----- Dataset records

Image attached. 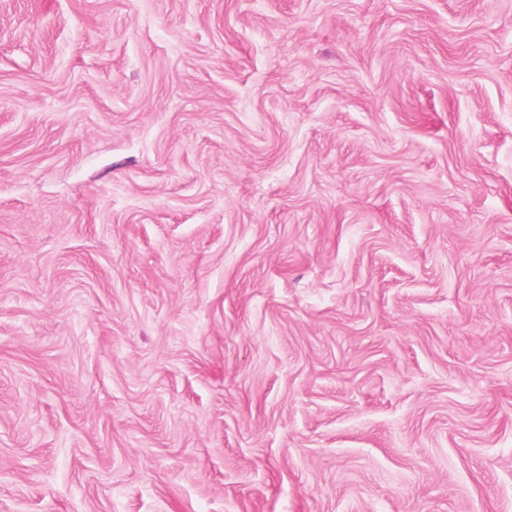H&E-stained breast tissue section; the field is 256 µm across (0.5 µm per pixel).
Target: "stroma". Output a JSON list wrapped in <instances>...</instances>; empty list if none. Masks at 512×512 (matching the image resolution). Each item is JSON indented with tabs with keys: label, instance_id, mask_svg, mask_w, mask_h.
<instances>
[{
	"label": "stroma",
	"instance_id": "obj_1",
	"mask_svg": "<svg viewBox=\"0 0 512 512\" xmlns=\"http://www.w3.org/2000/svg\"><path fill=\"white\" fill-rule=\"evenodd\" d=\"M0 512H512V0H0Z\"/></svg>",
	"mask_w": 512,
	"mask_h": 512
}]
</instances>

----------

#### [Prompt]
Your output consists solely of the lines from the one with "mask_svg, mask_w, mask_h." through the last line, copied exactly.

#### [Correct result]
Target: "stroma". Output a JSON list wrapped in <instances>...</instances>; empty list if none. Masks at 512×512 (matching the image resolution). Each item is JSON indented with tabs with keys: label, instance_id, mask_svg, mask_w, mask_h.
<instances>
[{
	"label": "stroma",
	"instance_id": "obj_1",
	"mask_svg": "<svg viewBox=\"0 0 512 512\" xmlns=\"http://www.w3.org/2000/svg\"><path fill=\"white\" fill-rule=\"evenodd\" d=\"M0 512H512V0H0Z\"/></svg>",
	"mask_w": 512,
	"mask_h": 512
}]
</instances>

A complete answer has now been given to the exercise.